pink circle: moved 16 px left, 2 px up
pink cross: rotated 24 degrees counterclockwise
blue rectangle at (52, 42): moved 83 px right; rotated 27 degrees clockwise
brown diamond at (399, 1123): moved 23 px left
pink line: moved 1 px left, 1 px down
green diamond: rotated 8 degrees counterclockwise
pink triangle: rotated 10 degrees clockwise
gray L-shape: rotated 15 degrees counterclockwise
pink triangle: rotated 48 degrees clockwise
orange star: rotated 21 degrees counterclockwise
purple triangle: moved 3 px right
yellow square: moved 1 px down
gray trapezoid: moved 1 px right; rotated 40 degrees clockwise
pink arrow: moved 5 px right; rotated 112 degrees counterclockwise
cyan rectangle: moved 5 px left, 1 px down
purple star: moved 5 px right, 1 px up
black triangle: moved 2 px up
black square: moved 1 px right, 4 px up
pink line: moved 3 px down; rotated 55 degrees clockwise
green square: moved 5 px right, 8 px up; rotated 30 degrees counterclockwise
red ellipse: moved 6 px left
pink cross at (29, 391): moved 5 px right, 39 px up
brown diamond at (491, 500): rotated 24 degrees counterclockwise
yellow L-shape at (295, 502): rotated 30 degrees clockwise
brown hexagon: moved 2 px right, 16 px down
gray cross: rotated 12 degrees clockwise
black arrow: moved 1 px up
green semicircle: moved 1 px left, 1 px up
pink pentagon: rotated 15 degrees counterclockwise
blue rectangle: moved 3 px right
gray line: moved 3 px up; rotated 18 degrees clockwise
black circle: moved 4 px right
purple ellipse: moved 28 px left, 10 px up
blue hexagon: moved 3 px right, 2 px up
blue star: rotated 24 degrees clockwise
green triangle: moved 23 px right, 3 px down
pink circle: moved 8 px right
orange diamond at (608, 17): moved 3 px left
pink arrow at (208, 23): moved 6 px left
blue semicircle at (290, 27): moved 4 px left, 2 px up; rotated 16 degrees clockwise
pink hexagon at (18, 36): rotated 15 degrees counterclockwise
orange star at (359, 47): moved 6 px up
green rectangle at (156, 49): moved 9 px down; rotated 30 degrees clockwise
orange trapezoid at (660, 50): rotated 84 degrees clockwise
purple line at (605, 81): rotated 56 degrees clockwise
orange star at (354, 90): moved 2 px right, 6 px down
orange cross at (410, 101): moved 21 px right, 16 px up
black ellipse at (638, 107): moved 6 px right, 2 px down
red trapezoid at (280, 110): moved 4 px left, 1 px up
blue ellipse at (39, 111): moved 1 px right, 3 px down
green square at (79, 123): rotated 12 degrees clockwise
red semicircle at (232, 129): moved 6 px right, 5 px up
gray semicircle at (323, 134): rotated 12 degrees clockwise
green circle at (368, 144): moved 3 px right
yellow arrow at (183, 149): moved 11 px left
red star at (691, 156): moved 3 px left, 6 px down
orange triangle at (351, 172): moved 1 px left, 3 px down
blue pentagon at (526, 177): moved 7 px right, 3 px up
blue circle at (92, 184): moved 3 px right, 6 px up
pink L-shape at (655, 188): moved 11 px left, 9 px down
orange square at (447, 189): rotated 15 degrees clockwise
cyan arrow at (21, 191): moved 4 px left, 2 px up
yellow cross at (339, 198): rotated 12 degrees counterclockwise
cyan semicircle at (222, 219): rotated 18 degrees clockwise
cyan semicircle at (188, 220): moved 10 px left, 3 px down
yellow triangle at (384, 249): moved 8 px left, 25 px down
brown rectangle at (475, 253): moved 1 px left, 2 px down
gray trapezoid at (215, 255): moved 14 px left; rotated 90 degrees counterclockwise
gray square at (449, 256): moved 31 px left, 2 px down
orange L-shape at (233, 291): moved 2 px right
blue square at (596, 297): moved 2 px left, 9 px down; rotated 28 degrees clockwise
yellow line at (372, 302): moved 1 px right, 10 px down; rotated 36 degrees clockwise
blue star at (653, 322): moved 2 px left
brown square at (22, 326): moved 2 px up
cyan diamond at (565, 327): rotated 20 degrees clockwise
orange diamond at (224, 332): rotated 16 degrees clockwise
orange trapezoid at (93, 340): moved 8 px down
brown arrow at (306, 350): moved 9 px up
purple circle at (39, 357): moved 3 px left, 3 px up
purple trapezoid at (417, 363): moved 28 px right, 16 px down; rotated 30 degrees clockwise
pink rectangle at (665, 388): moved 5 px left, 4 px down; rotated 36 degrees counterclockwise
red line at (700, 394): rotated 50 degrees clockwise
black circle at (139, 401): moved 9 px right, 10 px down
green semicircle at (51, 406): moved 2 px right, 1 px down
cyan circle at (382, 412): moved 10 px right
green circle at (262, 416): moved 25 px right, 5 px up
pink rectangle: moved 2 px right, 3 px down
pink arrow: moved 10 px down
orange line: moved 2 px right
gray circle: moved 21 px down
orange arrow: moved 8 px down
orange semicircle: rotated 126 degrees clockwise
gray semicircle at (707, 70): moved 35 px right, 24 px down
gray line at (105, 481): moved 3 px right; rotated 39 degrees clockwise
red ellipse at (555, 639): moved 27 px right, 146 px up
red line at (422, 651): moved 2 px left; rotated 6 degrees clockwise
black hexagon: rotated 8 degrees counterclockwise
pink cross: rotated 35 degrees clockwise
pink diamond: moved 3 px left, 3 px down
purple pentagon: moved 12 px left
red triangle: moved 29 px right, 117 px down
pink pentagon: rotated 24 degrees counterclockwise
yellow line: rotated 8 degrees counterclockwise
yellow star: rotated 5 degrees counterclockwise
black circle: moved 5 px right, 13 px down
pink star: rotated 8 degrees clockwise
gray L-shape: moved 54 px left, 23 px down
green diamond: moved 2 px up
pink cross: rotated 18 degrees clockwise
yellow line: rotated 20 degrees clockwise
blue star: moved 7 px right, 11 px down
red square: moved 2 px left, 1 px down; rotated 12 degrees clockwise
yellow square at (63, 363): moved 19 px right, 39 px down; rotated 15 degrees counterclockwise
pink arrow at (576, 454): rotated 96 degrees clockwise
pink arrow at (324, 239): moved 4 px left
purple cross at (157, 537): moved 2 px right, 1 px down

● **PROBLEM DETAILS**
Reproduce the listing from its first line through the line containing "gray L-shape: rotated", replacing every "counterclockwise" with "anticlockwise" and leaving everything else unchanged.

● **THE OUTPUT**
pink circle: moved 16 px left, 2 px up
pink cross: rotated 24 degrees anticlockwise
blue rectangle at (52, 42): moved 83 px right; rotated 27 degrees clockwise
brown diamond at (399, 1123): moved 23 px left
pink line: moved 1 px left, 1 px down
green diamond: rotated 8 degrees anticlockwise
pink triangle: rotated 10 degrees clockwise
gray L-shape: rotated 15 degrees anticlockwise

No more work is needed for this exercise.